Coordinate change listings
Start of Block

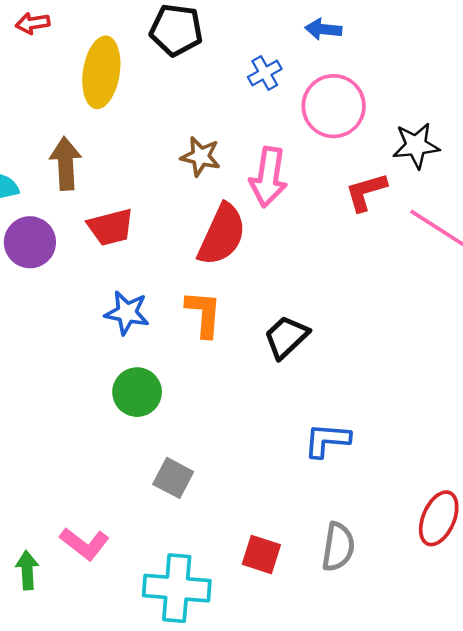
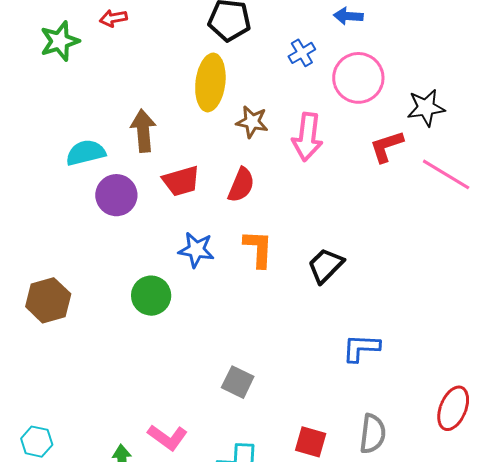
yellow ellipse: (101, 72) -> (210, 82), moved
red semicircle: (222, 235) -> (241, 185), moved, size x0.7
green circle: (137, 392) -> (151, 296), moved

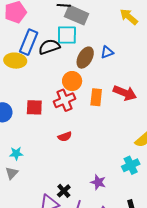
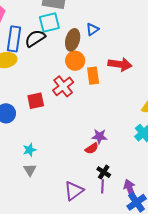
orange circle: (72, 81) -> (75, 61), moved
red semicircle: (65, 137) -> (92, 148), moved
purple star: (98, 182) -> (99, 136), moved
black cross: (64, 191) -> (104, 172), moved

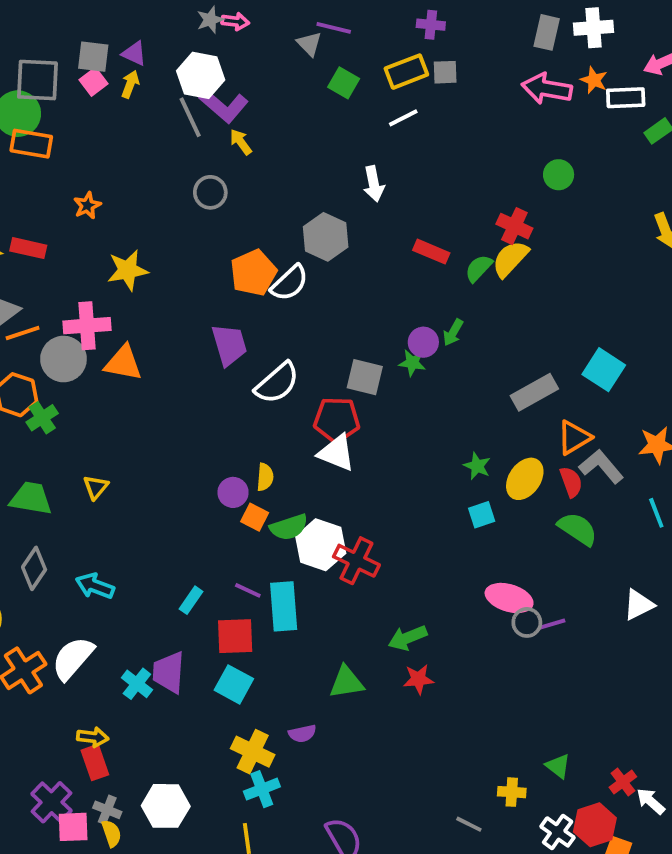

End of Block

TASK ITEM: Repeat only the lines from the one with "red semicircle: (65, 137) -> (92, 148), moved" through the end of the data, both included and exactly as written. Pictures stay out of the copy.

REPLY:
red semicircle: (65, 137) -> (92, 148), moved
purple star: (98, 182) -> (99, 136), moved
black cross: (64, 191) -> (104, 172), moved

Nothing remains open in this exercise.